TO DO:
A verbatim reprint of the records below is what this exercise asks for.

MATERIAL FOR THE TASK:
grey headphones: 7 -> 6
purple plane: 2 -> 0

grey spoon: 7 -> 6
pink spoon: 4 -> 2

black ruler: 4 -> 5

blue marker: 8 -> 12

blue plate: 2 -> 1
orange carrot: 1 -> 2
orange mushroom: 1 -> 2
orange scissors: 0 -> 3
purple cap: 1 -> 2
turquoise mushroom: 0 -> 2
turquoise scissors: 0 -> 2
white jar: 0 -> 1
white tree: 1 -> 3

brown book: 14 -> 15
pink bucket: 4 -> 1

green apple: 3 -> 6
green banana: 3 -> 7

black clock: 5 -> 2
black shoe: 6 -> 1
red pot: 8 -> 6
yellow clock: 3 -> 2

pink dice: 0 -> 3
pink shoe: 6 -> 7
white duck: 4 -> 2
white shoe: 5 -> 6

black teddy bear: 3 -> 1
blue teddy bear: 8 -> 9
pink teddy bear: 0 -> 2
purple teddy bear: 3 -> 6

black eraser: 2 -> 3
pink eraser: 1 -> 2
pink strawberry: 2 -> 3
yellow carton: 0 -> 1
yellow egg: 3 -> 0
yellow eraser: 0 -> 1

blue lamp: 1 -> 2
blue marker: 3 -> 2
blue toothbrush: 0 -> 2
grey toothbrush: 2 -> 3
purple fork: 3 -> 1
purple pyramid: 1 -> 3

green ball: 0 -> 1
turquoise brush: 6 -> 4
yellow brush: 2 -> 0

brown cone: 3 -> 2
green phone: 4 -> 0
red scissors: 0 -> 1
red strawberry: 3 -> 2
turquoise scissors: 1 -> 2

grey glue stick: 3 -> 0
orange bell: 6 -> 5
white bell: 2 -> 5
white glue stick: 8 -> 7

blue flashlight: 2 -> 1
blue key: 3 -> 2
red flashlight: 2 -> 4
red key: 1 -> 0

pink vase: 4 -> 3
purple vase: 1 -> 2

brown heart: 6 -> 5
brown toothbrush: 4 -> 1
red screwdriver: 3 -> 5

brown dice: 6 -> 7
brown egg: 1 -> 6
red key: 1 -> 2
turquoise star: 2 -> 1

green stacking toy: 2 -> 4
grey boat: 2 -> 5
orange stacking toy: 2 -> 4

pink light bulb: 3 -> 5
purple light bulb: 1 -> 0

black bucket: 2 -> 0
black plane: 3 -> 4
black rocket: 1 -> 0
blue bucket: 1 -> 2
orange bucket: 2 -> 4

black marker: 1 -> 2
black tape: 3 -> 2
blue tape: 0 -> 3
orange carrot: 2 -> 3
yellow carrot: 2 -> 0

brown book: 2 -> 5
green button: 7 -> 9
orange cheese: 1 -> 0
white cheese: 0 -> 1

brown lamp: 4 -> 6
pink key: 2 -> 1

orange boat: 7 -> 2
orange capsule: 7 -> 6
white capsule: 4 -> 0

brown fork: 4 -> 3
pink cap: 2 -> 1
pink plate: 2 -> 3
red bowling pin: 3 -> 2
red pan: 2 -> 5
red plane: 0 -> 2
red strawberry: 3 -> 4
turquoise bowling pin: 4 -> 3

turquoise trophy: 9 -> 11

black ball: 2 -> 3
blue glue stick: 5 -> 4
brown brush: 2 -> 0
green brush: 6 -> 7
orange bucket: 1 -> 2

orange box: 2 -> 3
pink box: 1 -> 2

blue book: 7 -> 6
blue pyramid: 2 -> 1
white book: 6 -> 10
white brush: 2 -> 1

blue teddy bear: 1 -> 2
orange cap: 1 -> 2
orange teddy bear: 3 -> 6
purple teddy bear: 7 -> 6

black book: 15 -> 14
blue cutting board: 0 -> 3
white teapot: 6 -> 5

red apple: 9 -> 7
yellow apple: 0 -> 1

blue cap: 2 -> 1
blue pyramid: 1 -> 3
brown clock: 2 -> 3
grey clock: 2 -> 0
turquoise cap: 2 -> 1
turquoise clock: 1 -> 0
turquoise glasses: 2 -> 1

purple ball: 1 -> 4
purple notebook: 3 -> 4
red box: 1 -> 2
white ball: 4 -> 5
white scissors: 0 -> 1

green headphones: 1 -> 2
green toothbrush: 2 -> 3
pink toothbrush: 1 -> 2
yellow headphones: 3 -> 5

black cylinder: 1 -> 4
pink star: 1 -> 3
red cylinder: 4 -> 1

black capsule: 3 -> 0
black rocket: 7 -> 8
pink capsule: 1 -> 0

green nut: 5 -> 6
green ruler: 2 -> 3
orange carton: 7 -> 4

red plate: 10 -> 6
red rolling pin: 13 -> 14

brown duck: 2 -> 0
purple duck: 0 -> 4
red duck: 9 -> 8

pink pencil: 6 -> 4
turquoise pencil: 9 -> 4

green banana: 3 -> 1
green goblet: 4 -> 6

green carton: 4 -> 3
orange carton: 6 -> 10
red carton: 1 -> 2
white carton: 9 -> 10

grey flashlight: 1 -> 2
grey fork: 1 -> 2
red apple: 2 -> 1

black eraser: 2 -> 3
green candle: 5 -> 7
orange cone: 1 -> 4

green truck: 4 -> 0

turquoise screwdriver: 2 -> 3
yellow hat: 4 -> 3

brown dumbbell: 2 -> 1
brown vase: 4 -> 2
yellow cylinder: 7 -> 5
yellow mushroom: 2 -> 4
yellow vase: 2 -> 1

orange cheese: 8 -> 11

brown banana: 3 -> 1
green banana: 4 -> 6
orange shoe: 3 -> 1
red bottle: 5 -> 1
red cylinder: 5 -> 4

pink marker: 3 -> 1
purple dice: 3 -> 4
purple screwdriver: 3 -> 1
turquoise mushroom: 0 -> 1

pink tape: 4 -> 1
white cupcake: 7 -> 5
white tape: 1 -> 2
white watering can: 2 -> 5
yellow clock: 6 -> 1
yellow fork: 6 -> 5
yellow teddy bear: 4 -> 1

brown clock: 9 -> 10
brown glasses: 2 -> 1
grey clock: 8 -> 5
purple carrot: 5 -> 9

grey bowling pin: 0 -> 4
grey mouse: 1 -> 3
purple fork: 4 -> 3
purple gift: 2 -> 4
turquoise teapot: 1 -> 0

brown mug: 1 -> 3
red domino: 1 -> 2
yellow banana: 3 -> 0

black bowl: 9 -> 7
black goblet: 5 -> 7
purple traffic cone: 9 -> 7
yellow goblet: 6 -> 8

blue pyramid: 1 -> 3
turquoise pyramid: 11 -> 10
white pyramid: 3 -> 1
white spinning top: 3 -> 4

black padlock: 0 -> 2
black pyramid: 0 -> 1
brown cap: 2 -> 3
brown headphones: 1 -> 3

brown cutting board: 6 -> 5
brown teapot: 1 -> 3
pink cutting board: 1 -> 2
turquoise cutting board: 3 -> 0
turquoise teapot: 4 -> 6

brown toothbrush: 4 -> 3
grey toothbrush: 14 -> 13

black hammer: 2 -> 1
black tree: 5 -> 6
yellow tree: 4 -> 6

RESULT FOR THIS EXERCISE:
grey headphones: 7 -> 6
purple plane: 2 -> 0

grey spoon: 7 -> 6
pink spoon: 4 -> 2

black ruler: 4 -> 5

blue marker: 8 -> 12

blue plate: 2 -> 1
orange carrot: 1 -> 2
orange mushroom: 1 -> 2
orange scissors: 0 -> 3
purple cap: 1 -> 2
turquoise mushroom: 0 -> 2
turquoise scissors: 0 -> 2
white jar: 0 -> 1
white tree: 1 -> 3

brown book: 14 -> 15
pink bucket: 4 -> 1

green apple: 3 -> 6
green banana: 3 -> 7

black clock: 5 -> 2
black shoe: 6 -> 1
red pot: 8 -> 6
yellow clock: 3 -> 2

pink dice: 0 -> 3
pink shoe: 6 -> 7
white duck: 4 -> 2
white shoe: 5 -> 6

black teddy bear: 3 -> 1
blue teddy bear: 8 -> 9
pink teddy bear: 0 -> 2
purple teddy bear: 3 -> 6

black eraser: 2 -> 3
pink eraser: 1 -> 2
pink strawberry: 2 -> 3
yellow carton: 0 -> 1
yellow egg: 3 -> 0
yellow eraser: 0 -> 1

blue lamp: 1 -> 2
blue marker: 3 -> 2
blue toothbrush: 0 -> 2
grey toothbrush: 2 -> 3
purple fork: 3 -> 1
purple pyramid: 1 -> 3

green ball: 0 -> 1
turquoise brush: 6 -> 4
yellow brush: 2 -> 0

brown cone: 3 -> 2
green phone: 4 -> 0
red scissors: 0 -> 1
red strawberry: 3 -> 2
turquoise scissors: 1 -> 2

grey glue stick: 3 -> 0
orange bell: 6 -> 5
white bell: 2 -> 5
white glue stick: 8 -> 7

blue flashlight: 2 -> 1
blue key: 3 -> 2
red flashlight: 2 -> 4
red key: 1 -> 0

pink vase: 4 -> 3
purple vase: 1 -> 2

brown heart: 6 -> 5
brown toothbrush: 4 -> 1
red screwdriver: 3 -> 5

brown dice: 6 -> 7
brown egg: 1 -> 6
red key: 1 -> 2
turquoise star: 2 -> 1

green stacking toy: 2 -> 4
grey boat: 2 -> 5
orange stacking toy: 2 -> 4

pink light bulb: 3 -> 5
purple light bulb: 1 -> 0

black bucket: 2 -> 0
black plane: 3 -> 4
black rocket: 1 -> 0
blue bucket: 1 -> 2
orange bucket: 2 -> 4

black marker: 1 -> 2
black tape: 3 -> 2
blue tape: 0 -> 3
orange carrot: 2 -> 3
yellow carrot: 2 -> 0

brown book: 2 -> 5
green button: 7 -> 9
orange cheese: 1 -> 0
white cheese: 0 -> 1

brown lamp: 4 -> 6
pink key: 2 -> 1

orange boat: 7 -> 2
orange capsule: 7 -> 6
white capsule: 4 -> 0

brown fork: 4 -> 3
pink cap: 2 -> 1
pink plate: 2 -> 3
red bowling pin: 3 -> 2
red pan: 2 -> 5
red plane: 0 -> 2
red strawberry: 3 -> 4
turquoise bowling pin: 4 -> 3

turquoise trophy: 9 -> 11

black ball: 2 -> 3
blue glue stick: 5 -> 4
brown brush: 2 -> 0
green brush: 6 -> 7
orange bucket: 1 -> 2

orange box: 2 -> 3
pink box: 1 -> 2

blue book: 7 -> 6
blue pyramid: 2 -> 1
white book: 6 -> 10
white brush: 2 -> 1

blue teddy bear: 1 -> 2
orange cap: 1 -> 2
orange teddy bear: 3 -> 6
purple teddy bear: 7 -> 6

black book: 15 -> 14
blue cutting board: 0 -> 3
white teapot: 6 -> 5

red apple: 9 -> 7
yellow apple: 0 -> 1

blue cap: 2 -> 1
blue pyramid: 1 -> 3
brown clock: 2 -> 3
grey clock: 2 -> 0
turquoise cap: 2 -> 1
turquoise clock: 1 -> 0
turquoise glasses: 2 -> 1

purple ball: 1 -> 4
purple notebook: 3 -> 4
red box: 1 -> 2
white ball: 4 -> 5
white scissors: 0 -> 1

green headphones: 1 -> 2
green toothbrush: 2 -> 3
pink toothbrush: 1 -> 2
yellow headphones: 3 -> 5

black cylinder: 1 -> 4
pink star: 1 -> 3
red cylinder: 4 -> 1

black capsule: 3 -> 0
black rocket: 7 -> 8
pink capsule: 1 -> 0

green nut: 5 -> 6
green ruler: 2 -> 3
orange carton: 7 -> 4

red plate: 10 -> 6
red rolling pin: 13 -> 14

brown duck: 2 -> 0
purple duck: 0 -> 4
red duck: 9 -> 8

pink pencil: 6 -> 4
turquoise pencil: 9 -> 4

green banana: 3 -> 1
green goblet: 4 -> 6

green carton: 4 -> 3
orange carton: 6 -> 10
red carton: 1 -> 2
white carton: 9 -> 10

grey flashlight: 1 -> 2
grey fork: 1 -> 2
red apple: 2 -> 1

black eraser: 2 -> 3
green candle: 5 -> 7
orange cone: 1 -> 4

green truck: 4 -> 0

turquoise screwdriver: 2 -> 3
yellow hat: 4 -> 3

brown dumbbell: 2 -> 1
brown vase: 4 -> 2
yellow cylinder: 7 -> 5
yellow mushroom: 2 -> 4
yellow vase: 2 -> 1

orange cheese: 8 -> 11

brown banana: 3 -> 1
green banana: 4 -> 6
orange shoe: 3 -> 1
red bottle: 5 -> 1
red cylinder: 5 -> 4

pink marker: 3 -> 1
purple dice: 3 -> 4
purple screwdriver: 3 -> 1
turquoise mushroom: 0 -> 1

pink tape: 4 -> 1
white cupcake: 7 -> 5
white tape: 1 -> 2
white watering can: 2 -> 5
yellow clock: 6 -> 1
yellow fork: 6 -> 5
yellow teddy bear: 4 -> 1

brown clock: 9 -> 10
brown glasses: 2 -> 1
grey clock: 8 -> 5
purple carrot: 5 -> 9

grey bowling pin: 0 -> 4
grey mouse: 1 -> 3
purple fork: 4 -> 3
purple gift: 2 -> 4
turquoise teapot: 1 -> 0

brown mug: 1 -> 3
red domino: 1 -> 2
yellow banana: 3 -> 0

black bowl: 9 -> 7
black goblet: 5 -> 7
purple traffic cone: 9 -> 7
yellow goblet: 6 -> 8

blue pyramid: 1 -> 3
turquoise pyramid: 11 -> 10
white pyramid: 3 -> 1
white spinning top: 3 -> 4

black padlock: 0 -> 2
black pyramid: 0 -> 1
brown cap: 2 -> 3
brown headphones: 1 -> 3

brown cutting board: 6 -> 5
brown teapot: 1 -> 3
pink cutting board: 1 -> 2
turquoise cutting board: 3 -> 0
turquoise teapot: 4 -> 6

brown toothbrush: 4 -> 3
grey toothbrush: 14 -> 13

black hammer: 2 -> 1
black tree: 5 -> 6
yellow tree: 4 -> 6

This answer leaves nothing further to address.